*EXERCISE DIRECTIONS*
Instruction for the entries below: return the part that opens with the line containing "BUTTON pin GND: none -> GND" and closes with the line containing "RADIO2 pin SCK: D26 -> D25", exactly, and no pictures.

------ RECORDS FOR THE EXERCISE ------

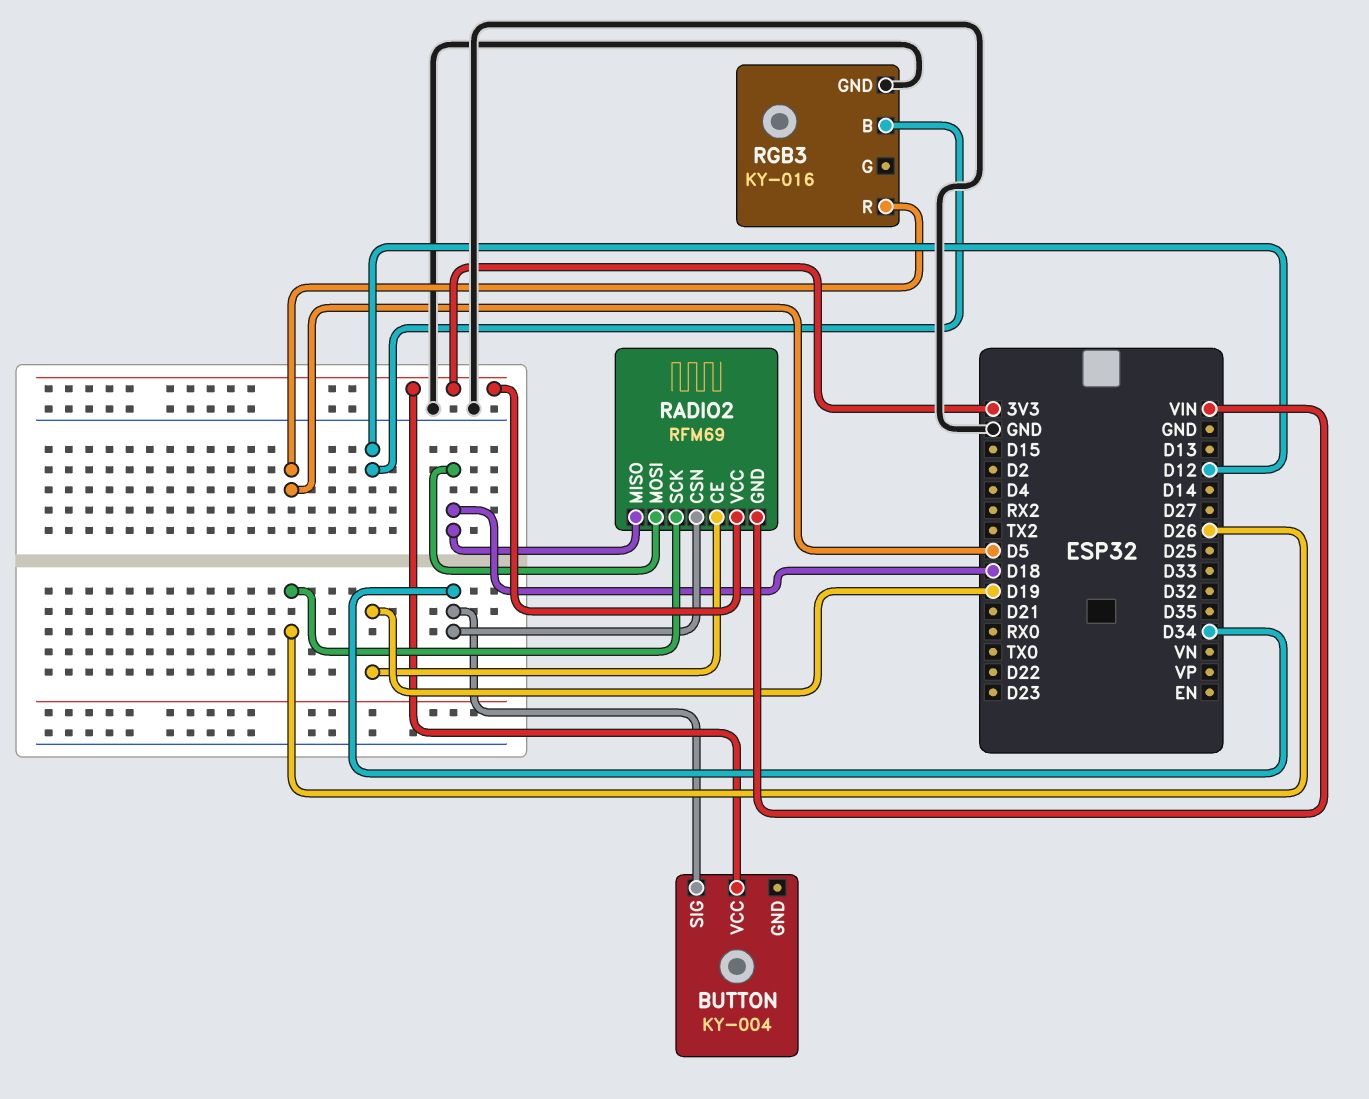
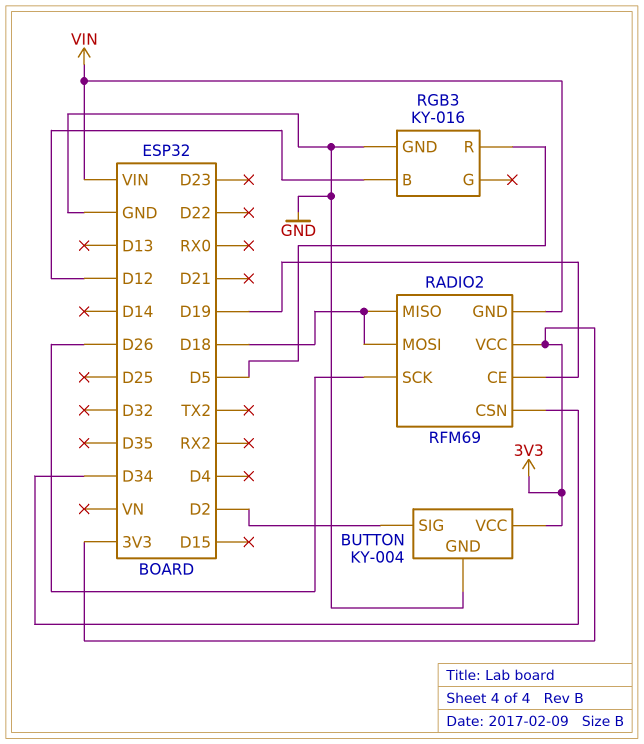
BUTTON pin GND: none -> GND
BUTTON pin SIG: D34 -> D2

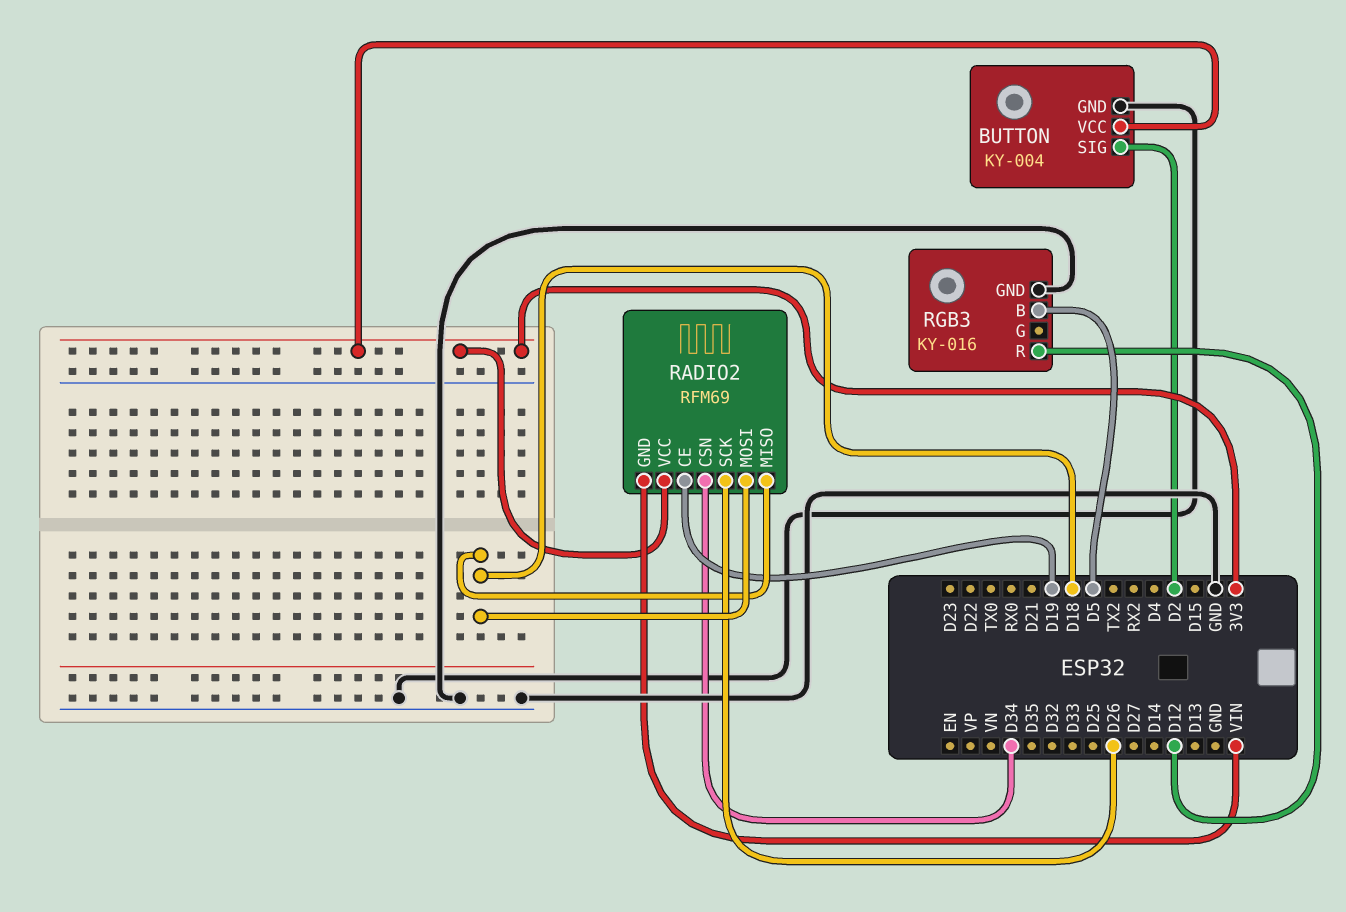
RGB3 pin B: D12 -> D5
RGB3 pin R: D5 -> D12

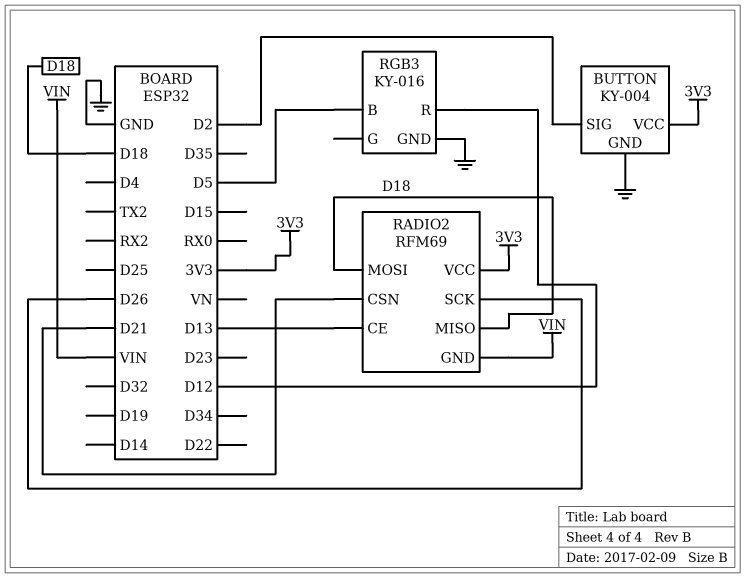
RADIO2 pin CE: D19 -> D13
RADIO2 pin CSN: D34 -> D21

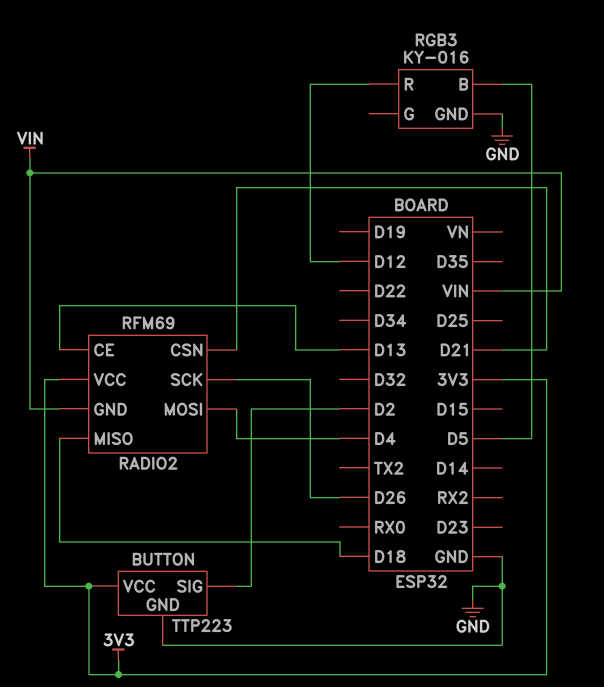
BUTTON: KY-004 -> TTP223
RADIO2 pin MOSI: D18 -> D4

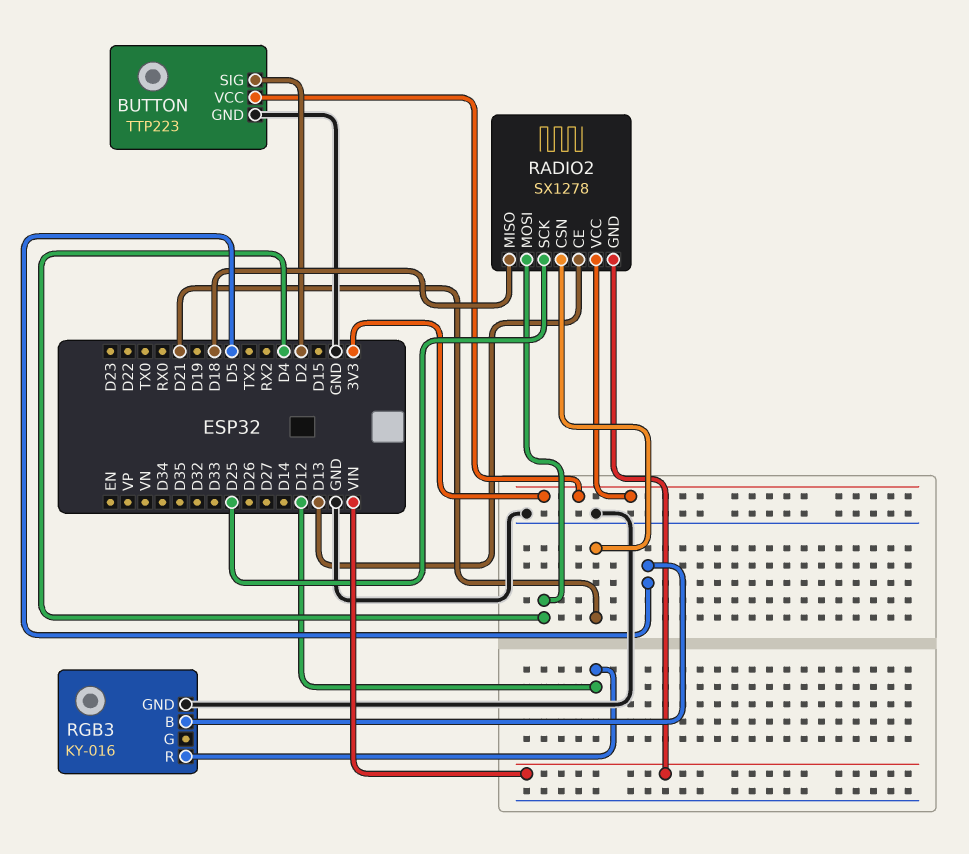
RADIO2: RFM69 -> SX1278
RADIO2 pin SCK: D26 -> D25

------
------ RECORDS FOR THE EXERCISE ------

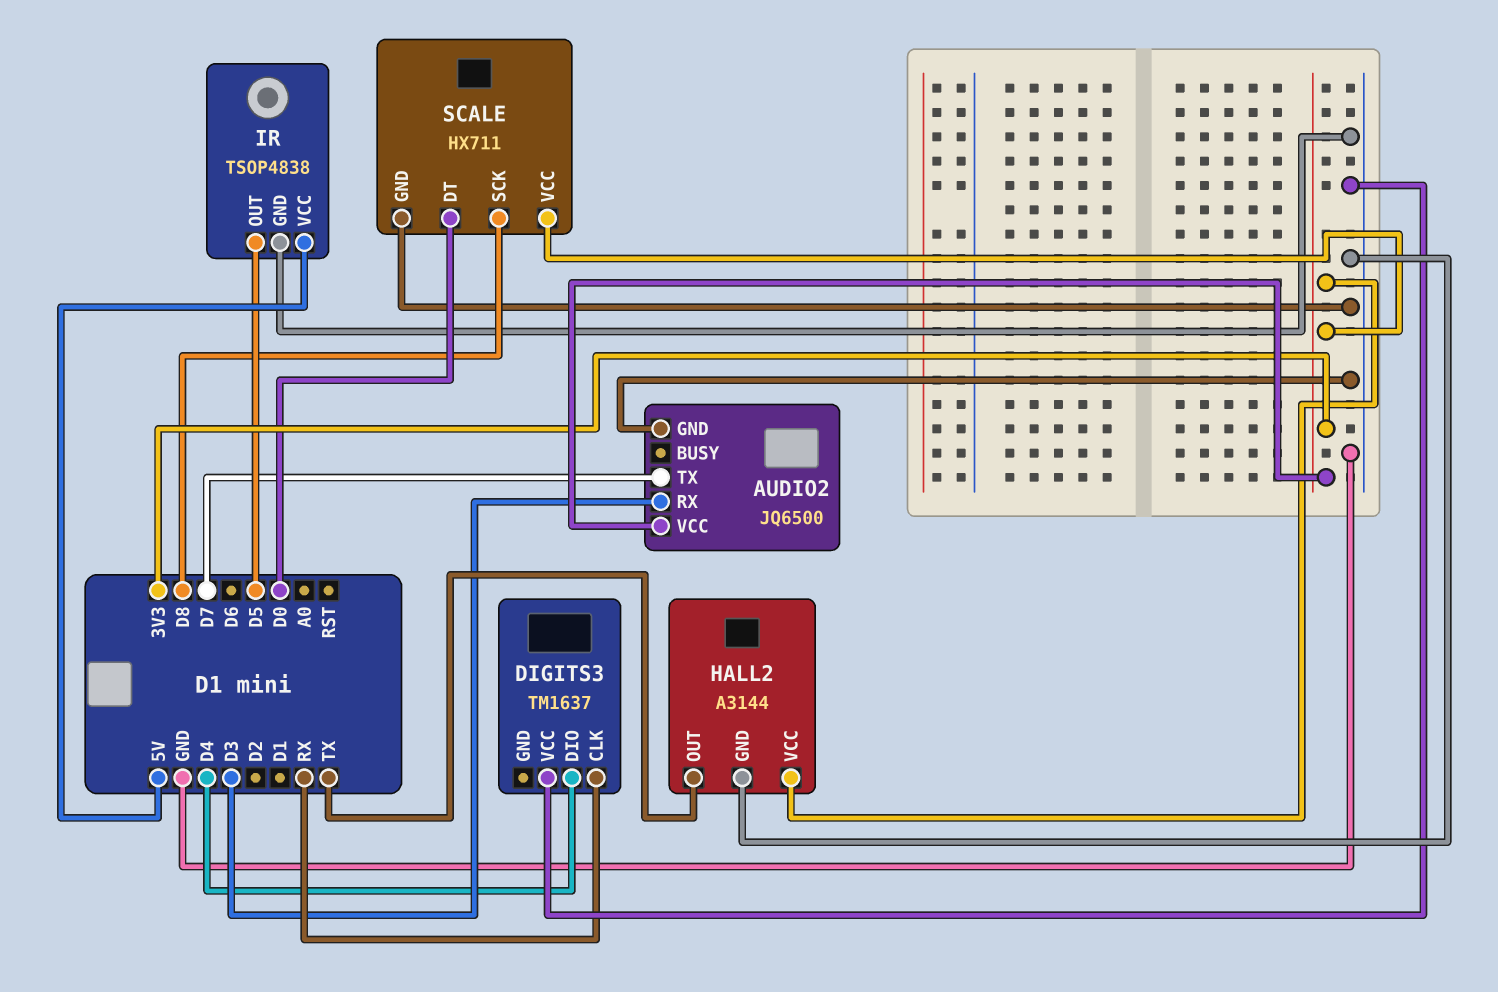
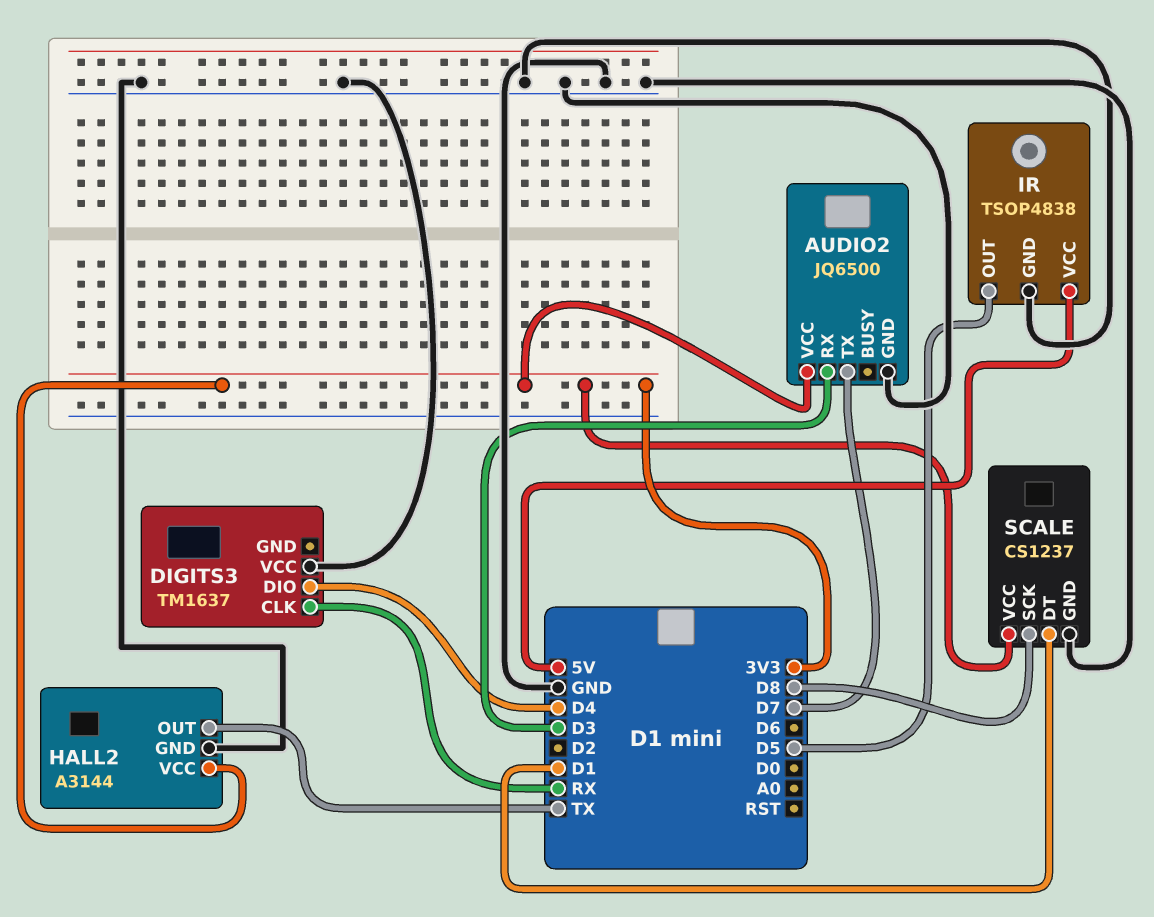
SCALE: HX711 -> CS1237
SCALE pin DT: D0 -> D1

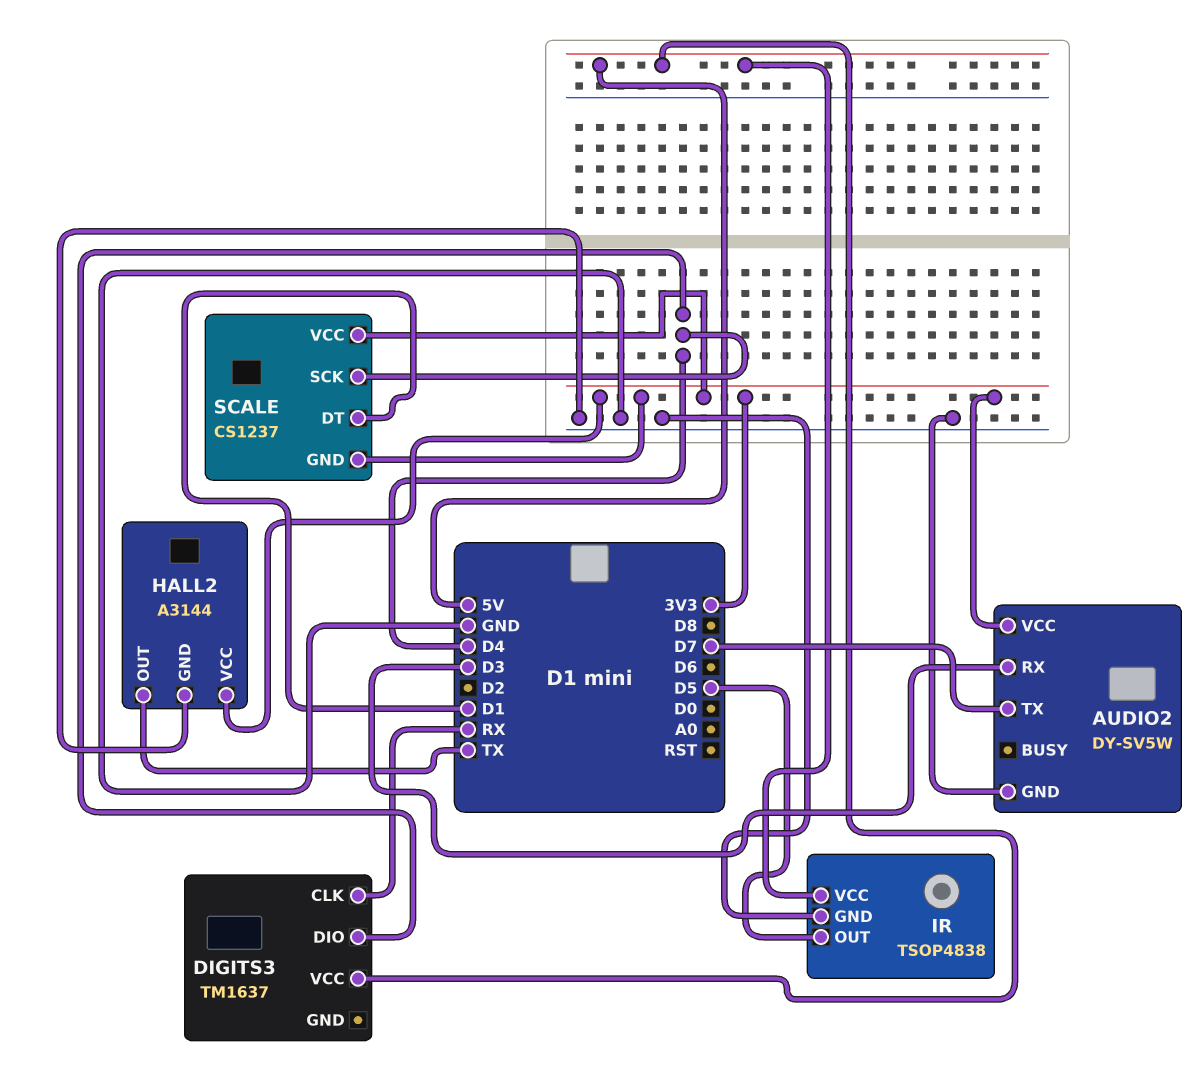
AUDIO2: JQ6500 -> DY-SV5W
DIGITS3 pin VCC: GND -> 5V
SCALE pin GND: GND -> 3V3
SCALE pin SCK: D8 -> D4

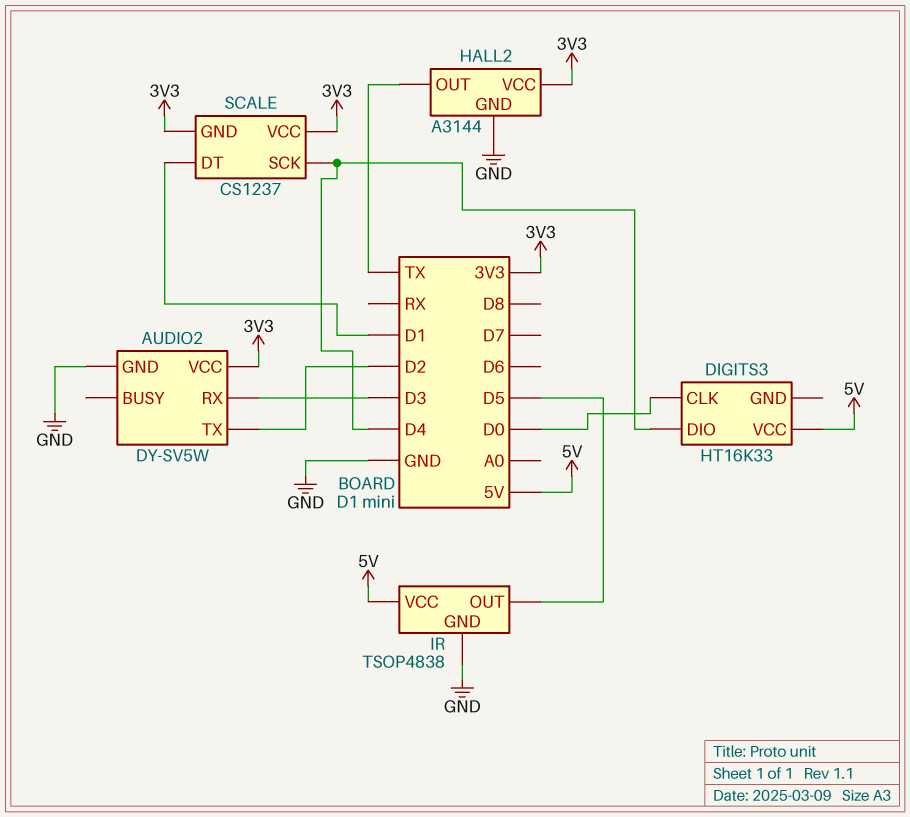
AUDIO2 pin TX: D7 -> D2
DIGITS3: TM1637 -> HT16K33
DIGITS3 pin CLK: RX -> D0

------

*RESPONSE*
BUTTON pin GND: none -> GND
BUTTON pin SIG: D34 -> D2

RGB3 pin B: D12 -> D5
RGB3 pin R: D5 -> D12

RADIO2 pin CE: D19 -> D13
RADIO2 pin CSN: D34 -> D21

BUTTON: KY-004 -> TTP223
RADIO2 pin MOSI: D18 -> D4

RADIO2: RFM69 -> SX1278
RADIO2 pin SCK: D26 -> D25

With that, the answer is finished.